What is needed: Please give a word-for-word repeat of the line containing "brown rectangle at" and all lines that come after it in the entries below, ending at the last line.

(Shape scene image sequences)
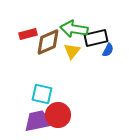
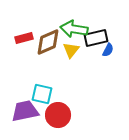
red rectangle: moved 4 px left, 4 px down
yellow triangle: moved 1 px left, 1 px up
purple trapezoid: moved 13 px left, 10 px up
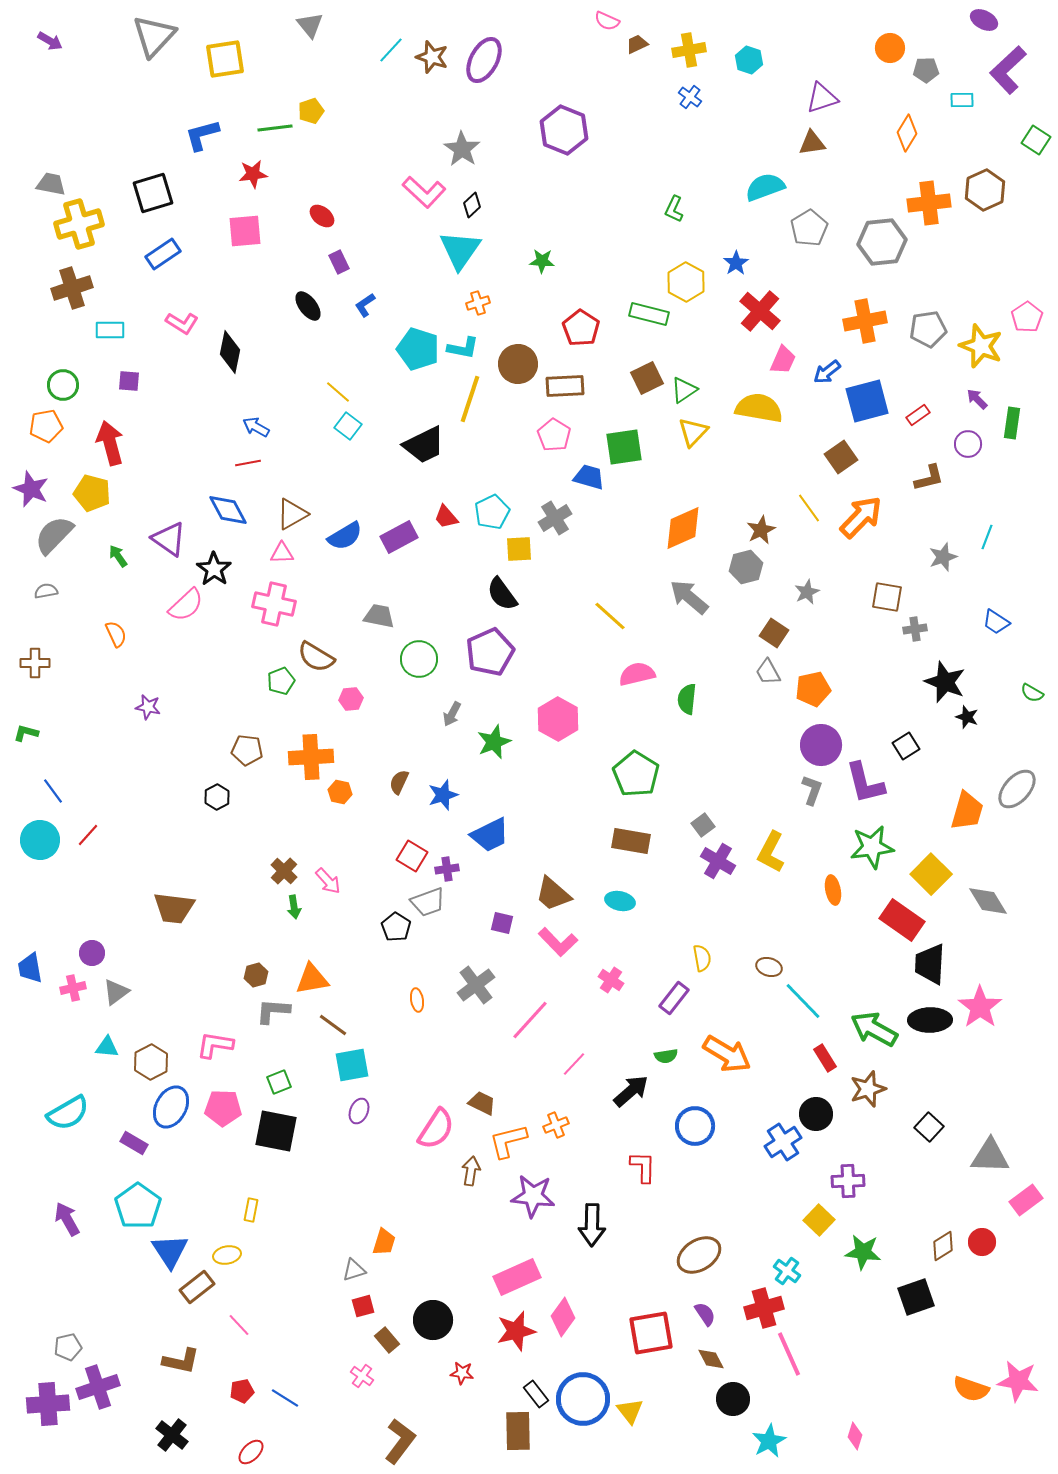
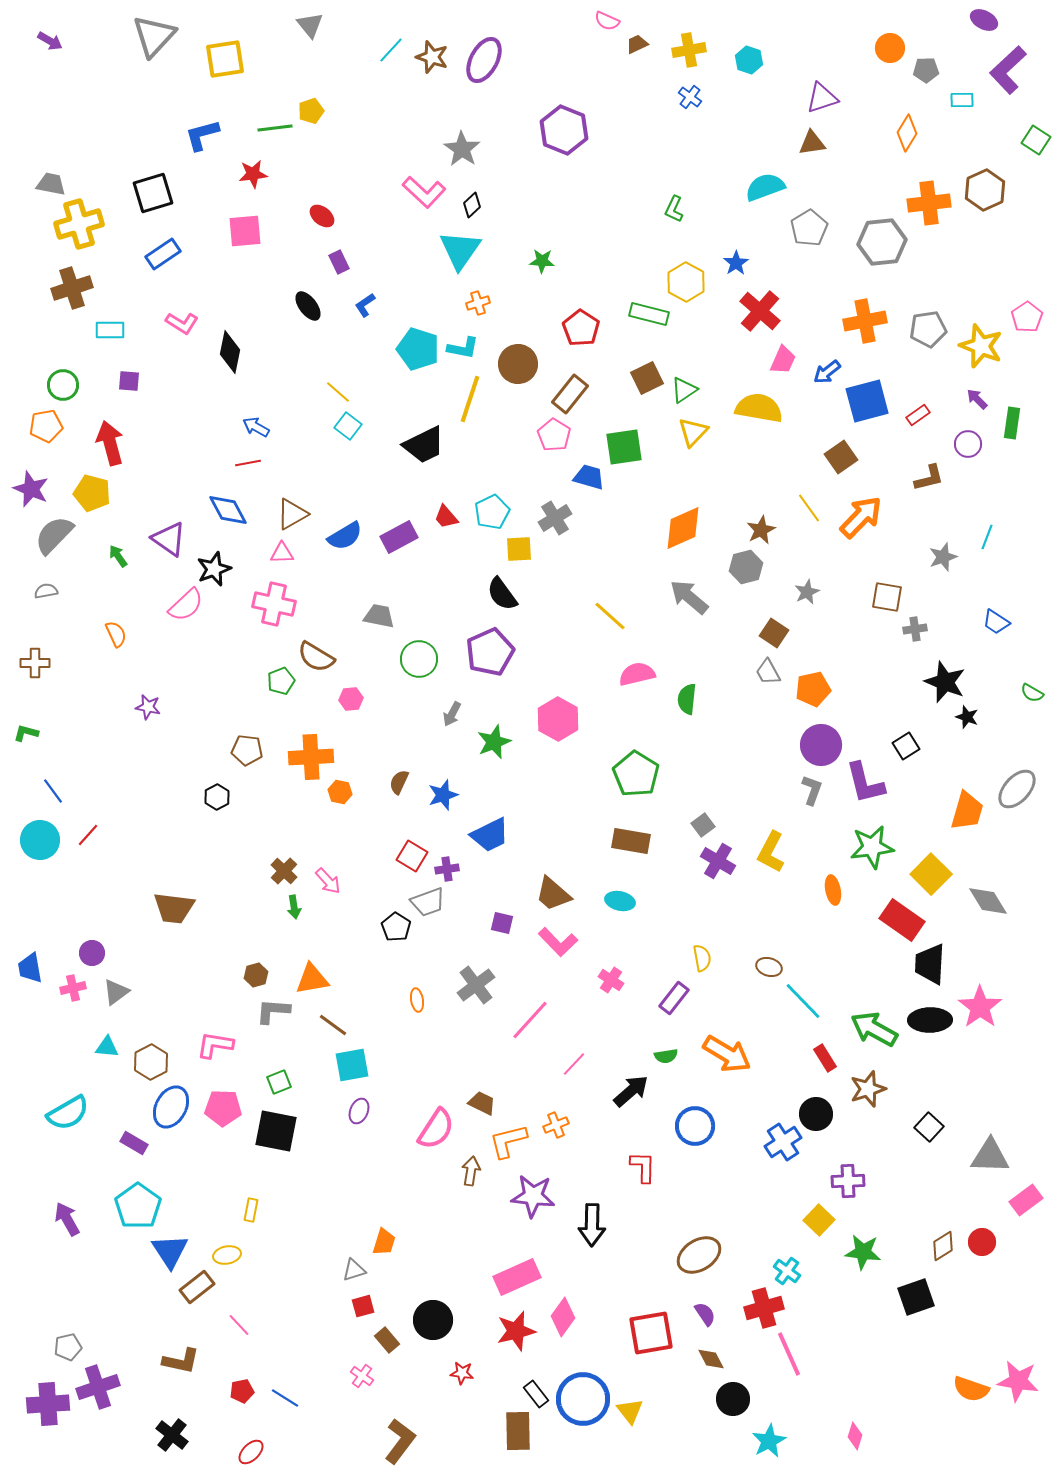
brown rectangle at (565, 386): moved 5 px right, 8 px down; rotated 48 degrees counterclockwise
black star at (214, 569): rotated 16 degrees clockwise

Result of this task:
brown rectangle at (565, 386): moved 5 px right, 8 px down; rotated 48 degrees counterclockwise
black star at (214, 569): rotated 16 degrees clockwise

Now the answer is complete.